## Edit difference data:
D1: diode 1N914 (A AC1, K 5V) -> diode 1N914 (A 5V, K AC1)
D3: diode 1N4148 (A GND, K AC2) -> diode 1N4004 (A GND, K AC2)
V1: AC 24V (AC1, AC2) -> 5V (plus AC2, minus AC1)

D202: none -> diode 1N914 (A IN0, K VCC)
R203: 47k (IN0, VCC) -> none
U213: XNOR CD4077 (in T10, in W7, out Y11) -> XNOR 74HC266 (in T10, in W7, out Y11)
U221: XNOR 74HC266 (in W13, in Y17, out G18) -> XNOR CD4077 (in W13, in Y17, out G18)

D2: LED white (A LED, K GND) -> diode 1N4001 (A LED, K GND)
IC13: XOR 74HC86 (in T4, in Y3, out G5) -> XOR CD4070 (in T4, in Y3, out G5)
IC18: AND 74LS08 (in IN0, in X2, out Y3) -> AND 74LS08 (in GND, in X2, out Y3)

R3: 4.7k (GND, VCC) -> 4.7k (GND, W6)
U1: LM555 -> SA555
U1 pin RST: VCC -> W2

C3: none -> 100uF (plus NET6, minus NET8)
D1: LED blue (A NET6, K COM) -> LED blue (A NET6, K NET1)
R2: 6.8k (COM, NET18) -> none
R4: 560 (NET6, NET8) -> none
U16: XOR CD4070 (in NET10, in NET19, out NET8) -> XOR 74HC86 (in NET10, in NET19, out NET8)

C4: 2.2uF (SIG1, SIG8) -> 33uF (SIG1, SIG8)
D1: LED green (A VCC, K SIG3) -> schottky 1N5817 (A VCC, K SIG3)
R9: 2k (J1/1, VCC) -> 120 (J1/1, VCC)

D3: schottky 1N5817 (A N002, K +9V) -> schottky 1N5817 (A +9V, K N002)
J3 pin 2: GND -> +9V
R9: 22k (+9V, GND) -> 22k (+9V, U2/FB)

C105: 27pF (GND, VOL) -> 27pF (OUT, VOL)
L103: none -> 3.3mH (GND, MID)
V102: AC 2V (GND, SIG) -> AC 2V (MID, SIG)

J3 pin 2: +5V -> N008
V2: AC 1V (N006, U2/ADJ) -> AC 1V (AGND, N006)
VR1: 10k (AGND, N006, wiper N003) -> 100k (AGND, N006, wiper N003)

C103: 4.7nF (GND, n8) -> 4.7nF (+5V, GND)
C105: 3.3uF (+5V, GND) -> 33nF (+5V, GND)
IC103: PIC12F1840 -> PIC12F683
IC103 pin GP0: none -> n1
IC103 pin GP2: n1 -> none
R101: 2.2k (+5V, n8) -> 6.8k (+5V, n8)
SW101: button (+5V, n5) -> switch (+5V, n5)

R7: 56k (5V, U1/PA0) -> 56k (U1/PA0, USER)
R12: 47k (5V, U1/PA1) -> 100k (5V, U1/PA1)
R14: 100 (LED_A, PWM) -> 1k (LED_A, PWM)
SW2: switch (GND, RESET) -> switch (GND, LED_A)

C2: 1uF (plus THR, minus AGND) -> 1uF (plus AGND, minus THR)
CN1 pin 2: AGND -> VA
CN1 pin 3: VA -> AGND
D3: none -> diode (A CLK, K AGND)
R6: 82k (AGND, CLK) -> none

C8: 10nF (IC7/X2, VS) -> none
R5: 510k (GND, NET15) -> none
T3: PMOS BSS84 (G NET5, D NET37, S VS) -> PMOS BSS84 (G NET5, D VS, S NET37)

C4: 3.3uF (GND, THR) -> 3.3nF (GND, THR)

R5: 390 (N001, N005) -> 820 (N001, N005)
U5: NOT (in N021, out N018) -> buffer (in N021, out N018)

## What you are asked to do:
Above are the entries; copy out every line among them that contains the word "minus".

## Answer for the task:
V1: AC 24V (AC1, AC2) -> 5V (plus AC2, minus AC1)
C3: none -> 100uF (plus NET6, minus NET8)
C2: 1uF (plus THR, minus AGND) -> 1uF (plus AGND, minus THR)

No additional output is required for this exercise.